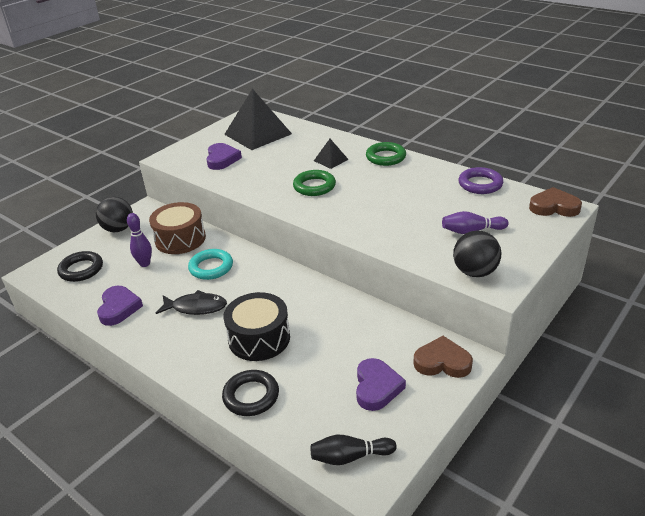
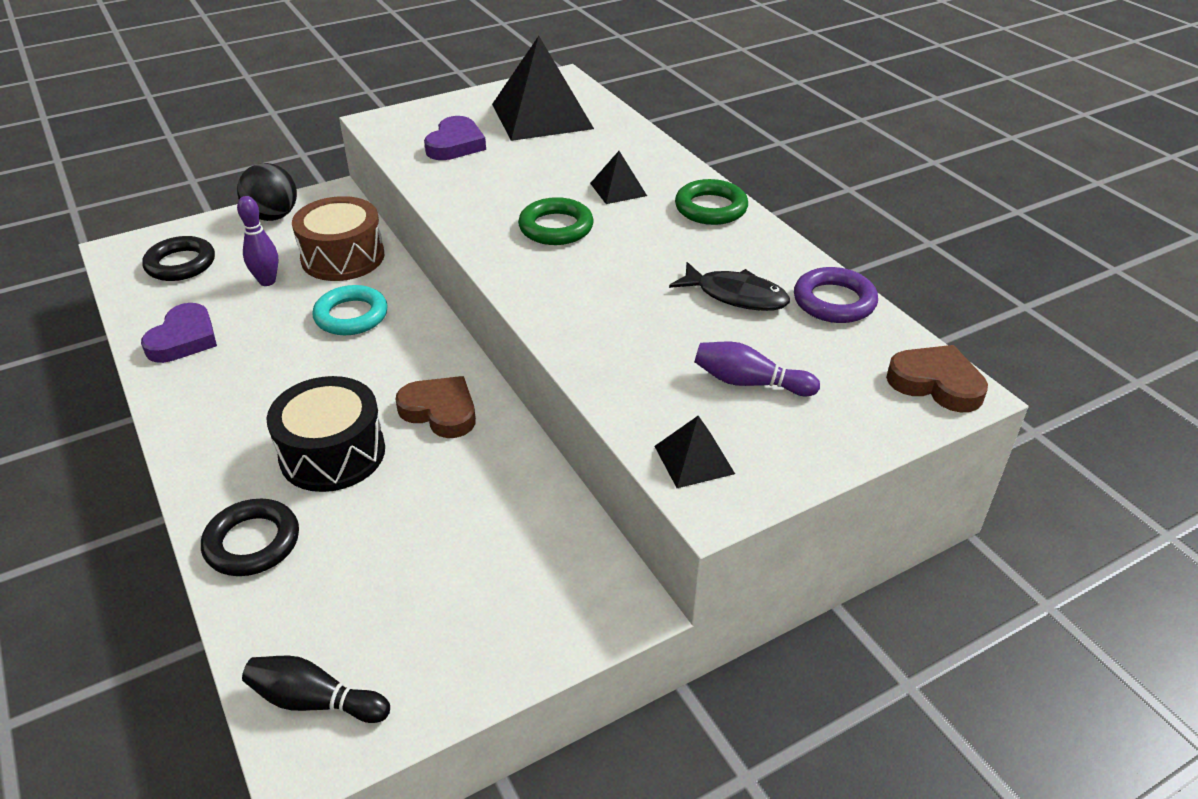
camera: 20 degrees right, 5 degrees up
(196, 307) = (284, 372): black fish -> black fish (736, 296)
(377, 387) = (441, 600): purple heart -> none
(442, 362) = (576, 597): brown heart -> brown heart (440, 411)
(475, 272) = (694, 460): black ball -> black pyramid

- TASK DETAILS -
Your copy of the records must match them exactly, except that no pictures appear in it.

- OUTPUT FOR THIS TASK -
camera: 20 degrees right, 5 degrees up
(196, 307) = (284, 372): black fish -> black fish (736, 296)
(377, 387) = (441, 600): purple heart -> none
(442, 362) = (576, 597): brown heart -> brown heart (440, 411)
(475, 272) = (694, 460): black ball -> black pyramid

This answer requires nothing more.